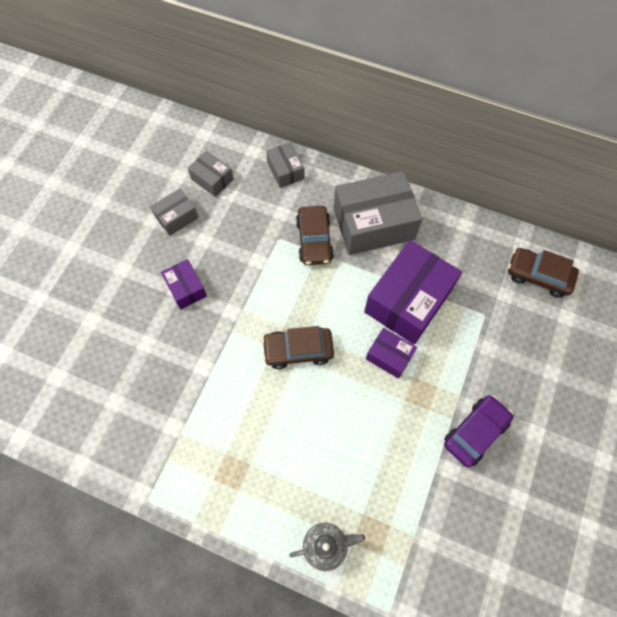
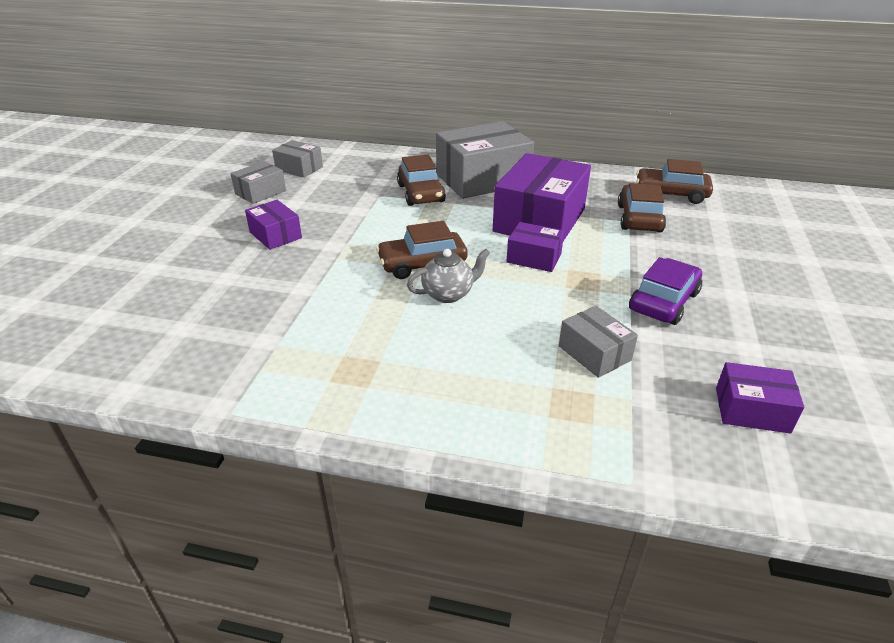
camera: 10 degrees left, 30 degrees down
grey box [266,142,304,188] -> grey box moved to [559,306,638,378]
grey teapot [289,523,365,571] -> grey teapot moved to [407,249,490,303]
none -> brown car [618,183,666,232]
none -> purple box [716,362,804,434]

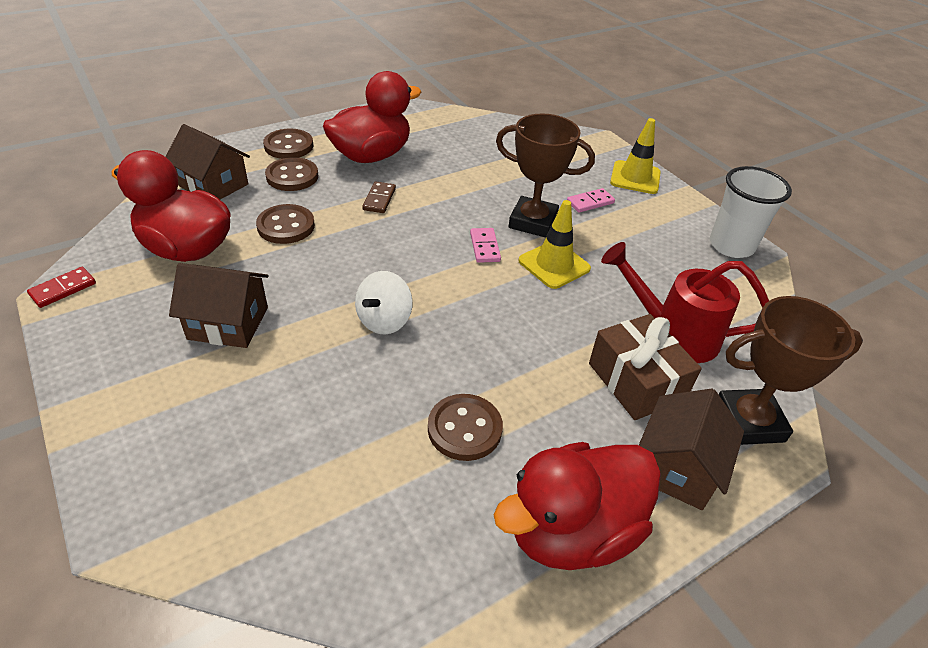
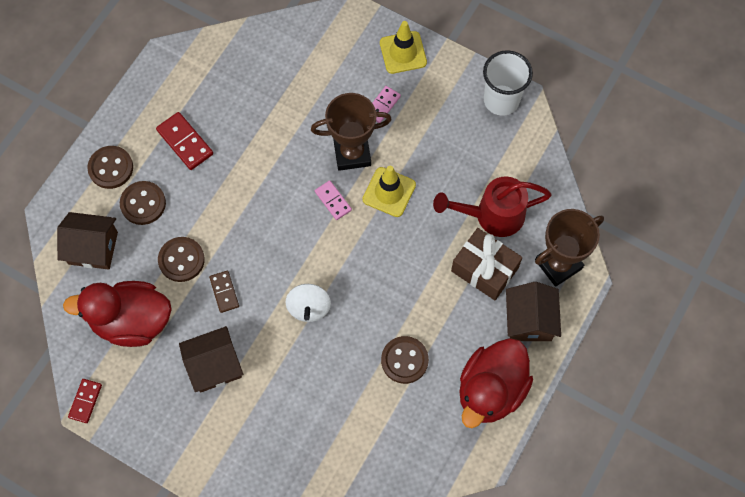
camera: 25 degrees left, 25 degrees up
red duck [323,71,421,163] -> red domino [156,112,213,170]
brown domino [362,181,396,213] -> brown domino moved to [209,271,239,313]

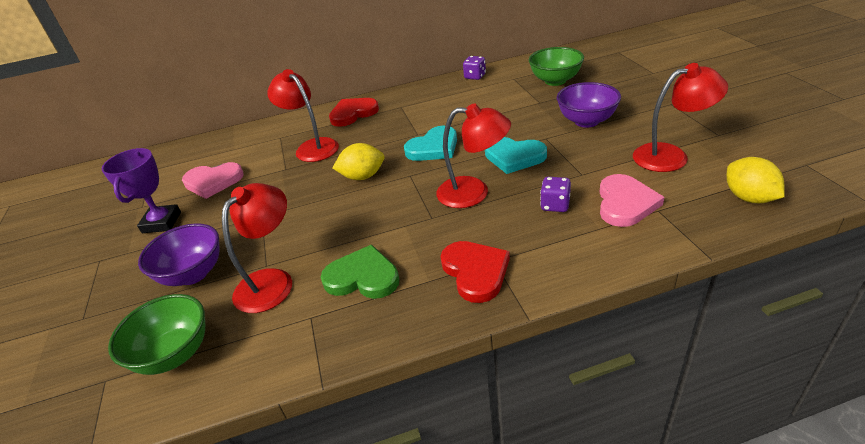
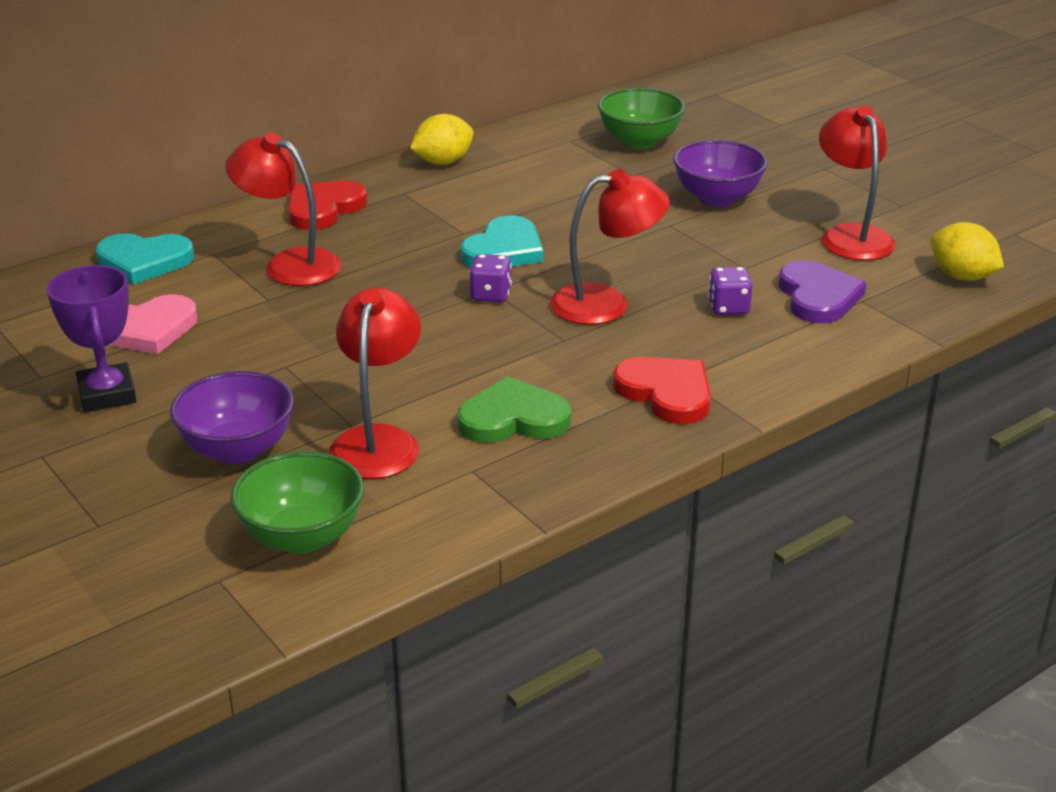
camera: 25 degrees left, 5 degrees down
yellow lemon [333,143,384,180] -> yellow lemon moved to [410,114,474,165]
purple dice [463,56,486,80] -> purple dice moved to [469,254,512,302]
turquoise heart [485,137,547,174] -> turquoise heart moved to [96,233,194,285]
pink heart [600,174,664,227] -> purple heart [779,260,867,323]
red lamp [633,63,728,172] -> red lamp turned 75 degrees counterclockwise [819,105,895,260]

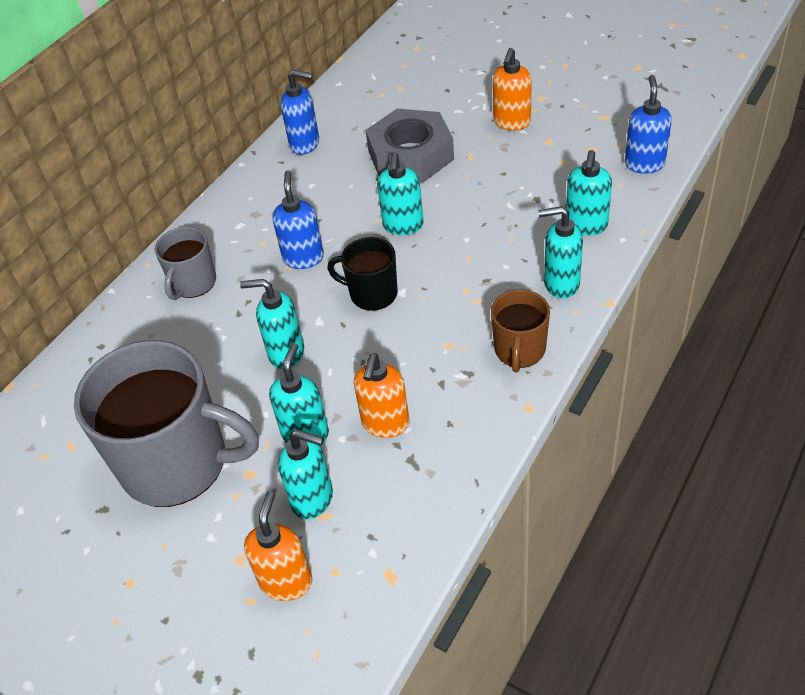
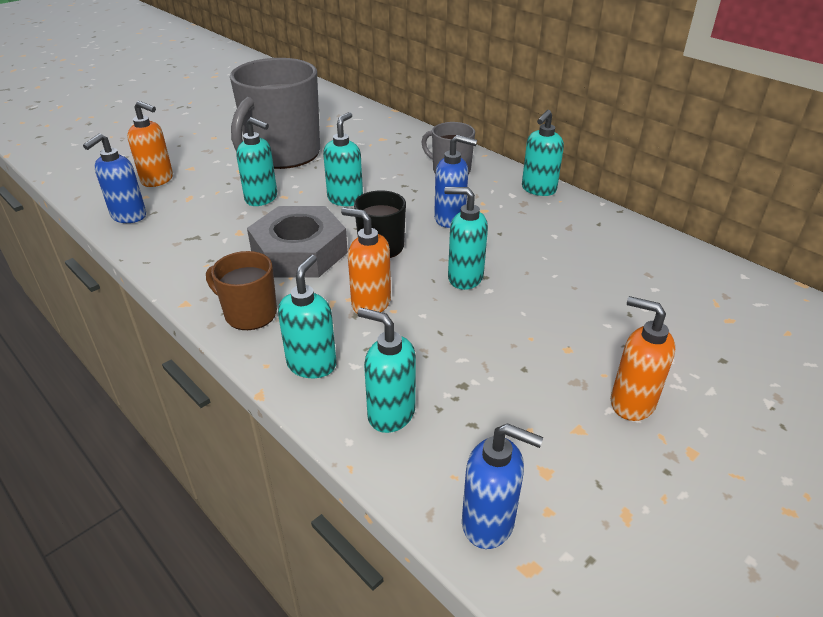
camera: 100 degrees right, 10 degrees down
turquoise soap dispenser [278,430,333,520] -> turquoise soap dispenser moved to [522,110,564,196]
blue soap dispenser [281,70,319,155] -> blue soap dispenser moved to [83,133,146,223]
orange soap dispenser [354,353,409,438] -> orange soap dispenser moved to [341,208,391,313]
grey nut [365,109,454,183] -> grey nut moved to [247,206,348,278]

Work request -> Check the data for lines with "none" and give only their number.

Output of the task -> 2